WHAT IS EXPECTED: Select from the data all lines with the word "none".
BEGIN ENTRIES SUPPLIED
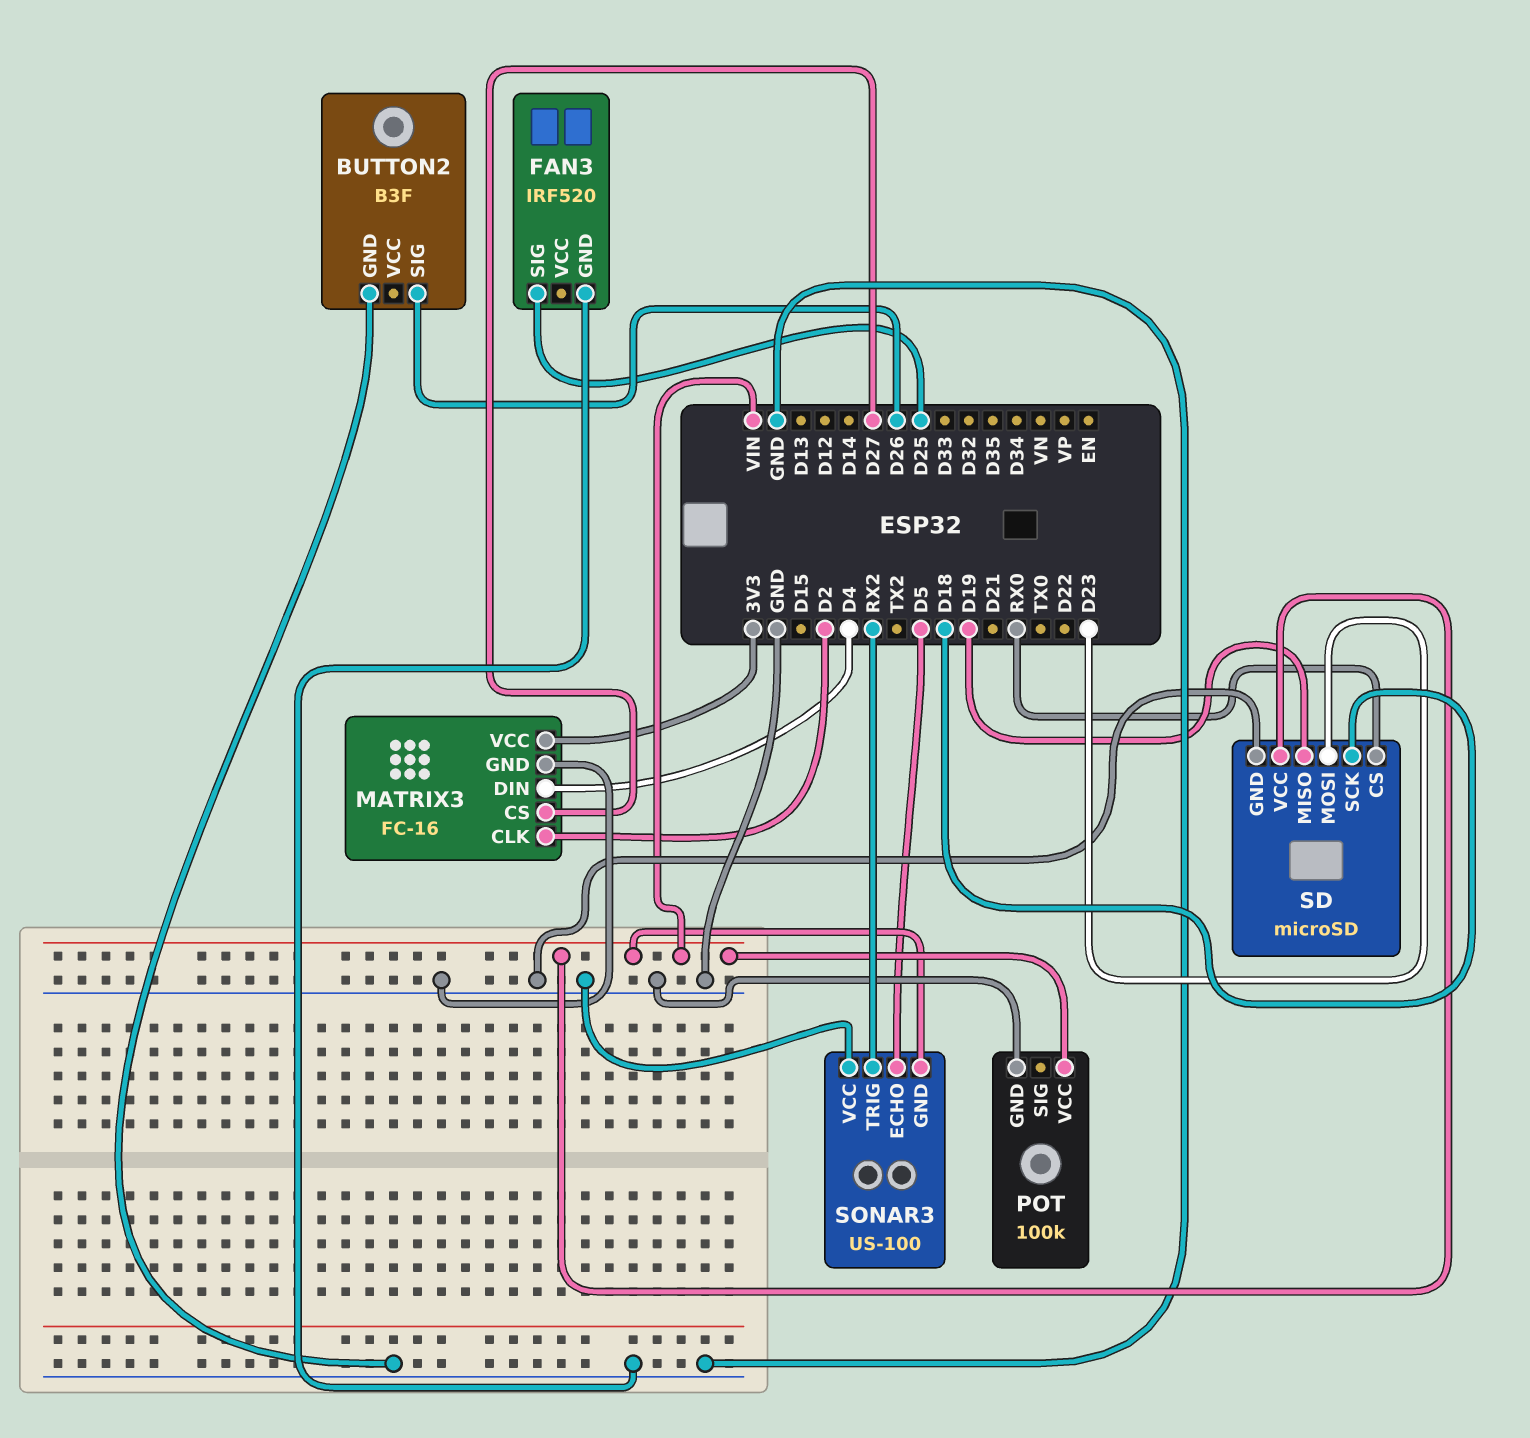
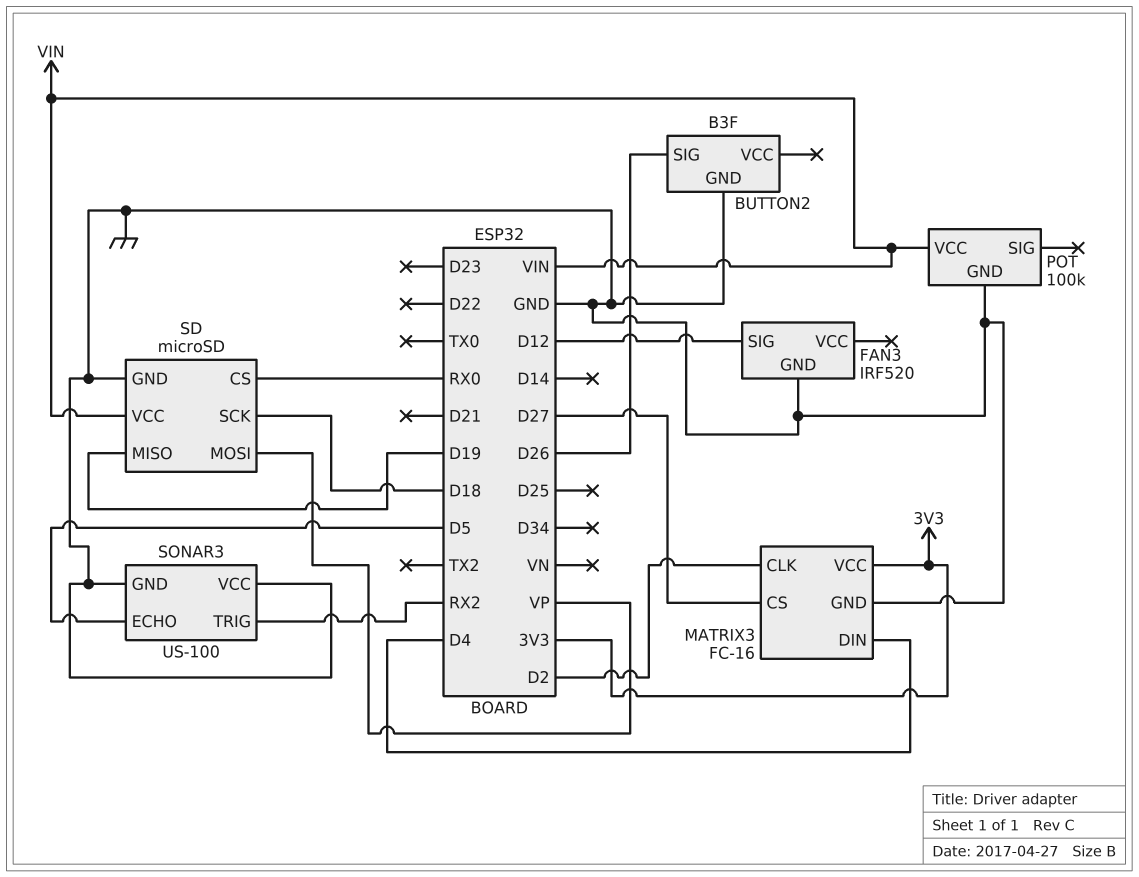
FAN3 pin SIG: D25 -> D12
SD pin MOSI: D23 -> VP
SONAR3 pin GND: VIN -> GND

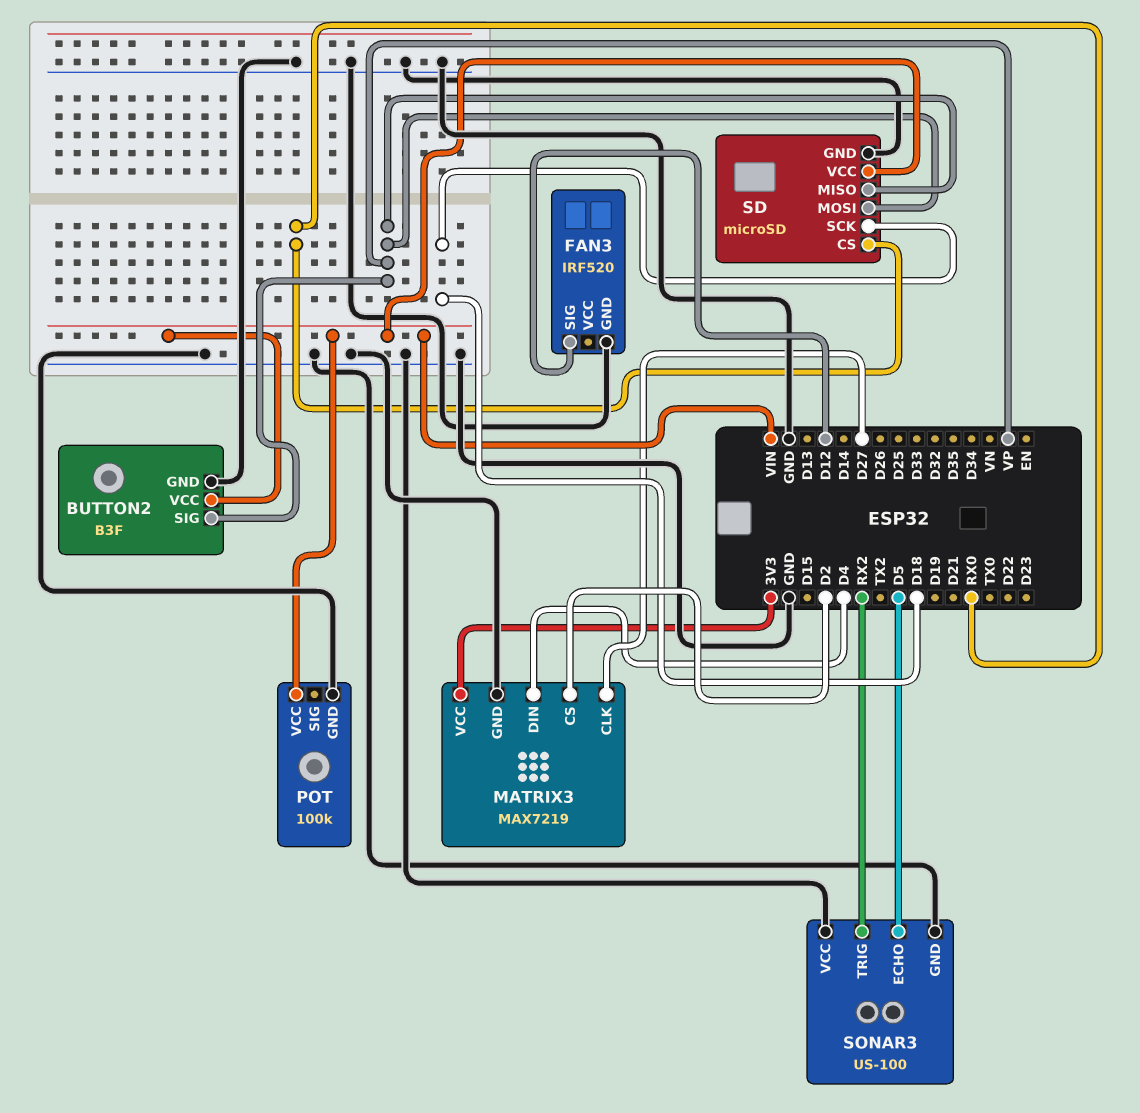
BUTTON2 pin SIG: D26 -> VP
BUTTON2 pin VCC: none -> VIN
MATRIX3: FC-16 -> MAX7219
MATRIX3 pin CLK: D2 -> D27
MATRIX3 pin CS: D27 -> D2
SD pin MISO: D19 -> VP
END ENTRIES SUPPLIED
BEGIN ENTRIES SUPPLIED
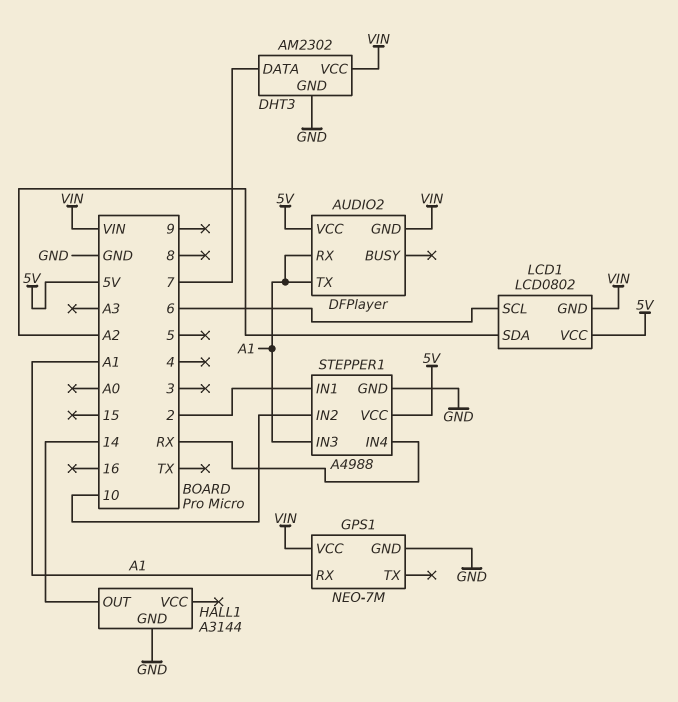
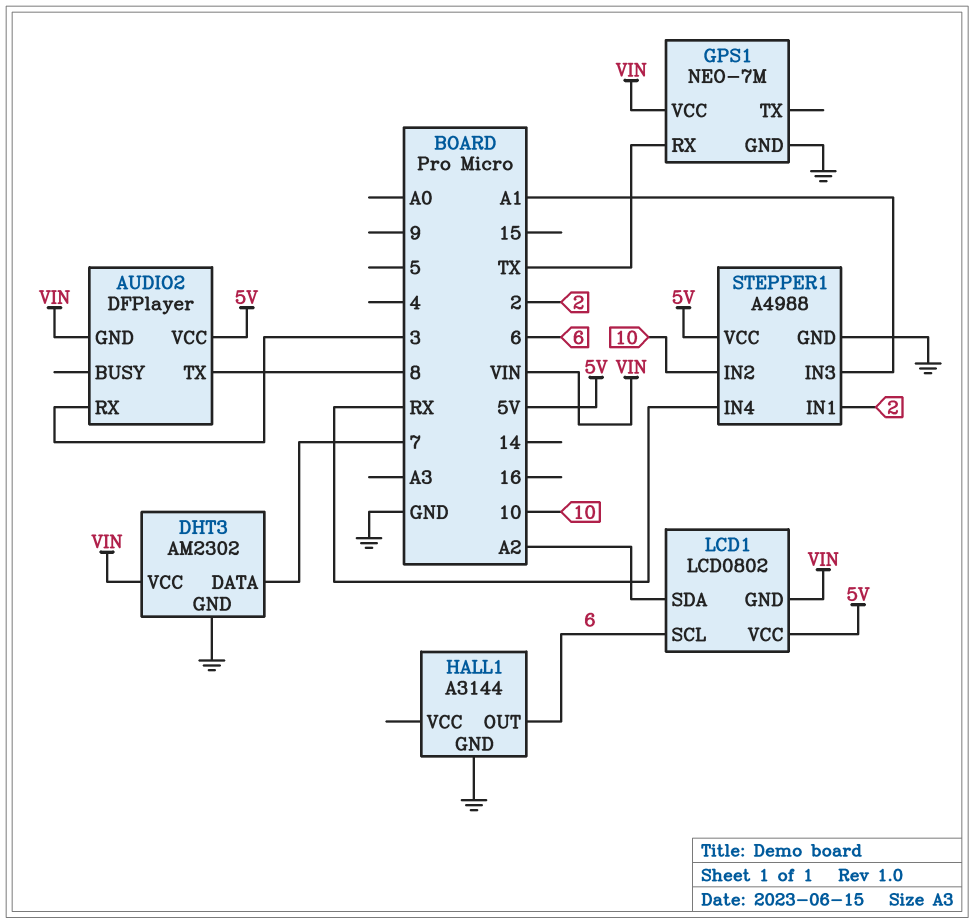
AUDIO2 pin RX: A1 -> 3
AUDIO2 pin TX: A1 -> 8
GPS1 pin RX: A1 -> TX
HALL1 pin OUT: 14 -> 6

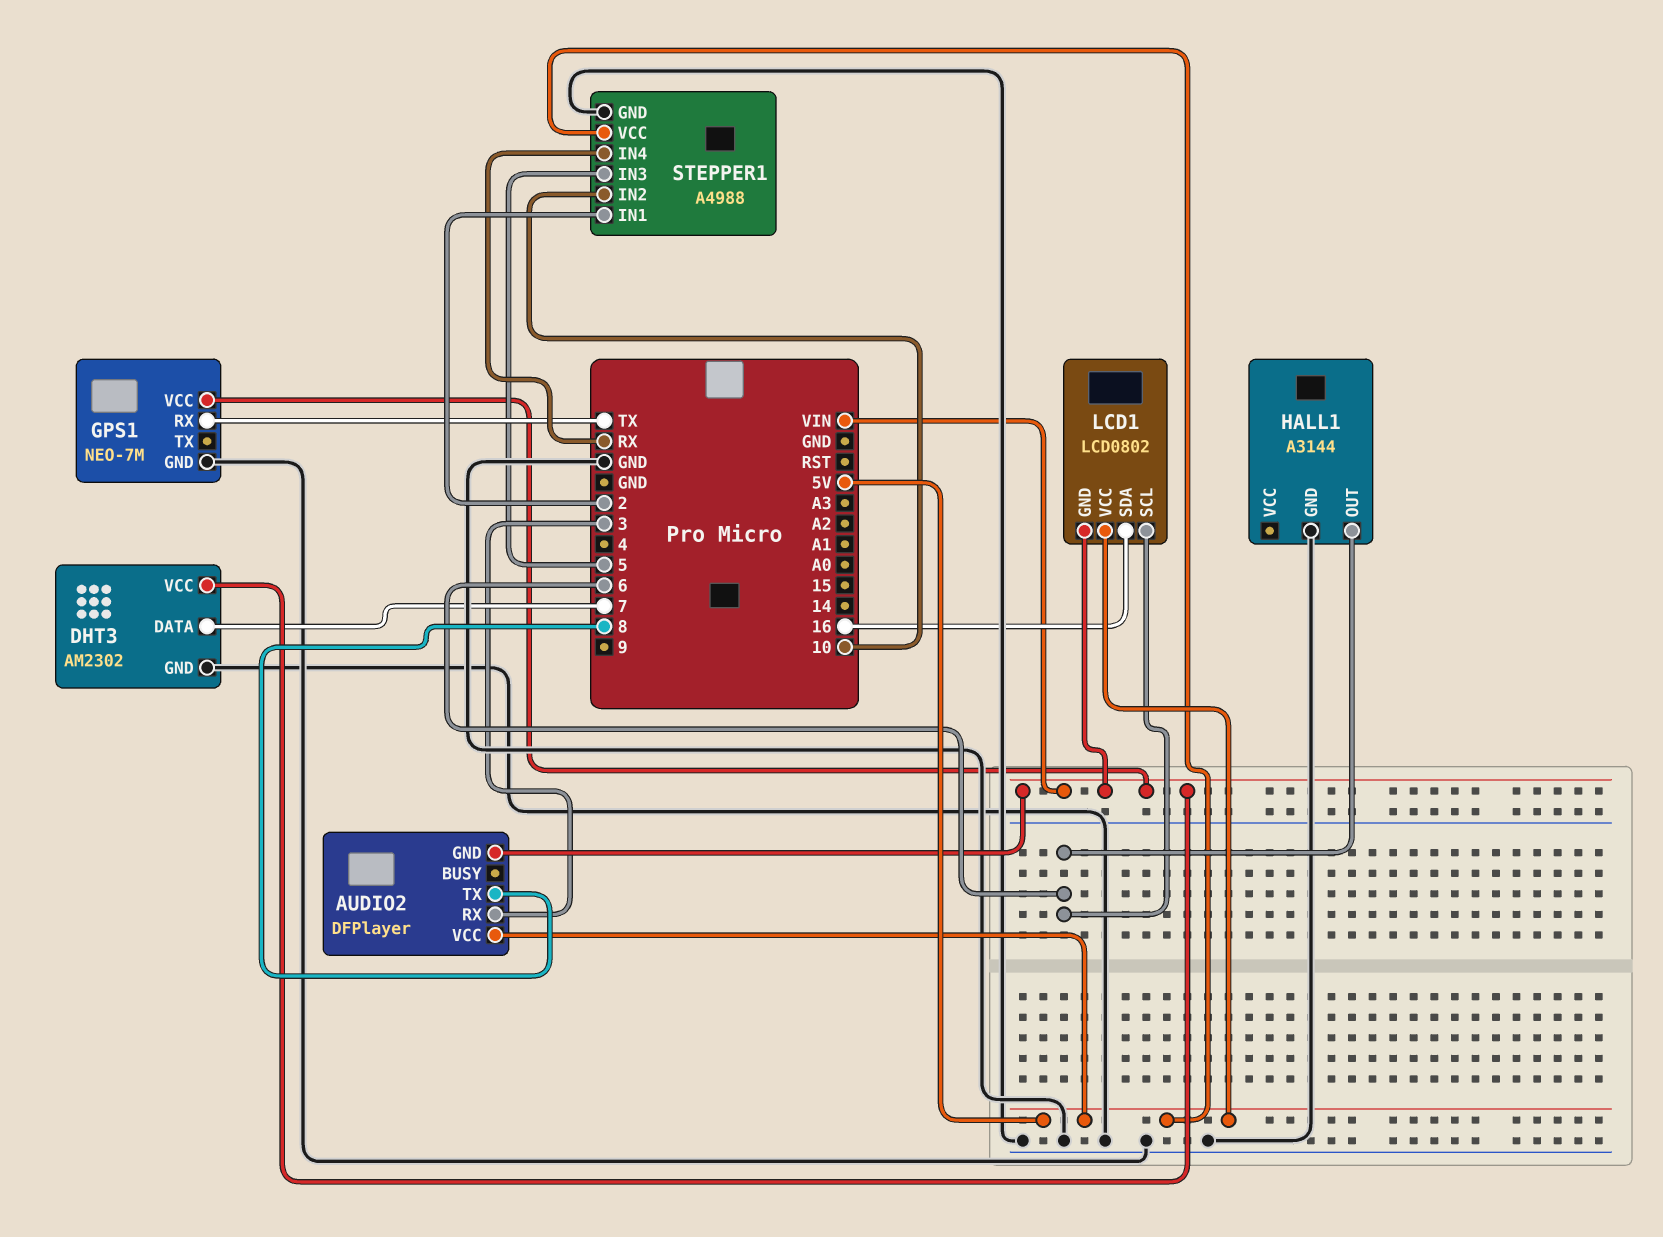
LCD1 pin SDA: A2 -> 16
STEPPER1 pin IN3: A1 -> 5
END ENTRIES SUPPLIED
BEGIN ENTRIES SUPPLIED
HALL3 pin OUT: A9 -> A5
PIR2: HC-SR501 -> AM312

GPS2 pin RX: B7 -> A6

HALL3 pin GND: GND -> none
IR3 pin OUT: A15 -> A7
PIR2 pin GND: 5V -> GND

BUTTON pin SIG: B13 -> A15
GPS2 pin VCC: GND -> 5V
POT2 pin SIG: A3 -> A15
END ENTRIES SUPPLIED
EXERCISE OUTPUT:
BUTTON2 pin VCC: none -> VIN
HALL3 pin GND: GND -> none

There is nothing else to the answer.